Image change detection data:
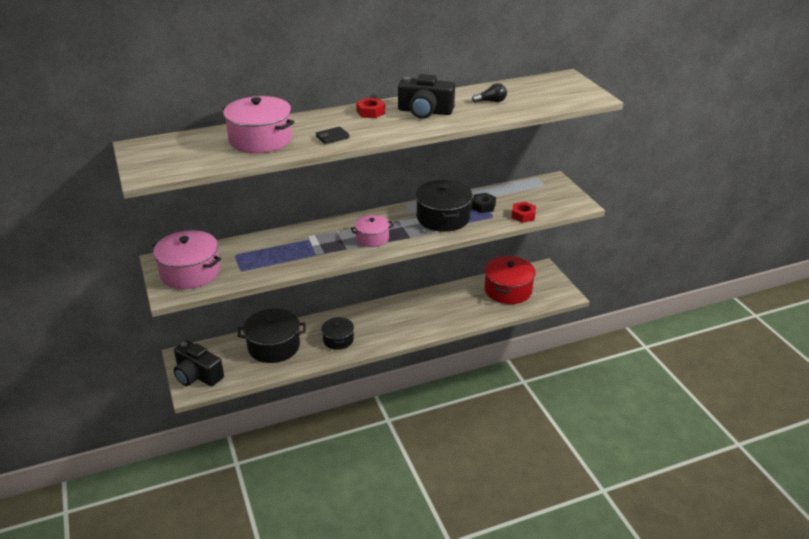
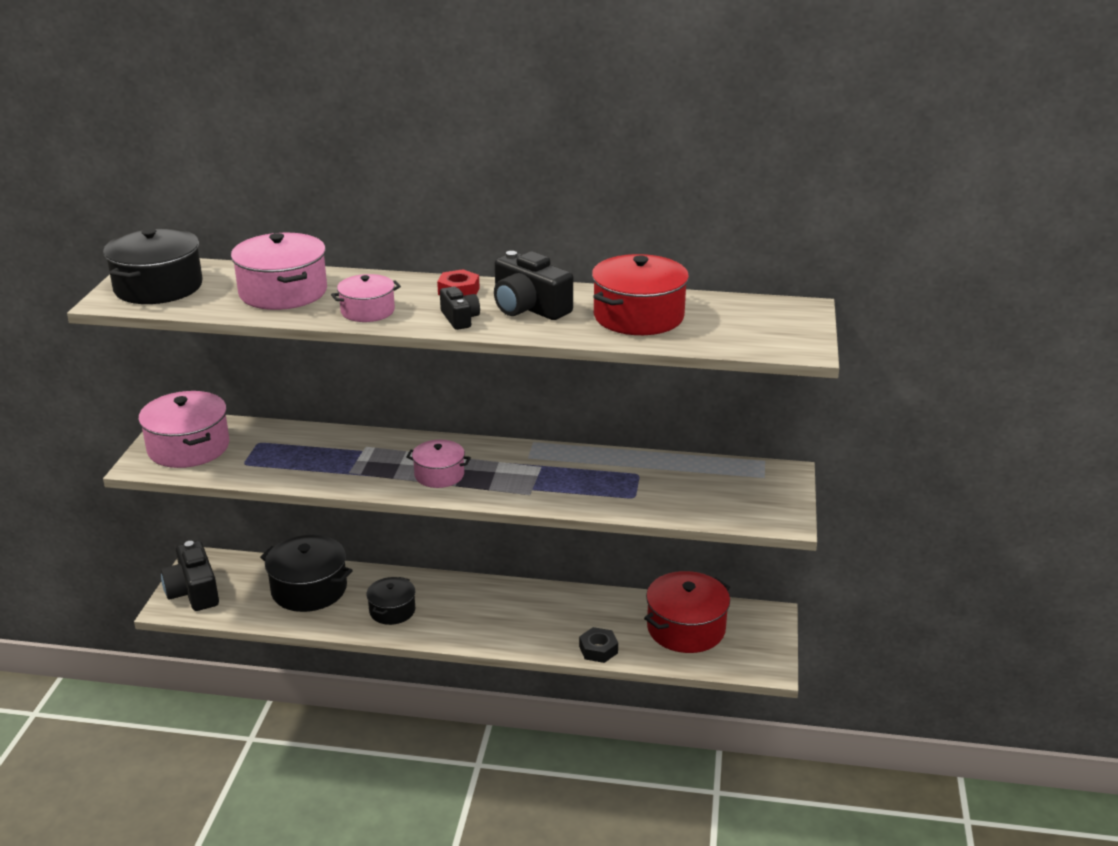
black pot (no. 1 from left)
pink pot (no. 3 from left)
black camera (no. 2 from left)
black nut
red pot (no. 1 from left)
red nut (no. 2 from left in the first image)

What the exercise asks: Restate the entries verbatim and exclude any pictures.

Problem solution:
black pot (no. 1 from left)
pink pot (no. 3 from left)
black camera (no. 2 from left)
black nut
red pot (no. 1 from left)
red nut (no. 2 from left in the first image)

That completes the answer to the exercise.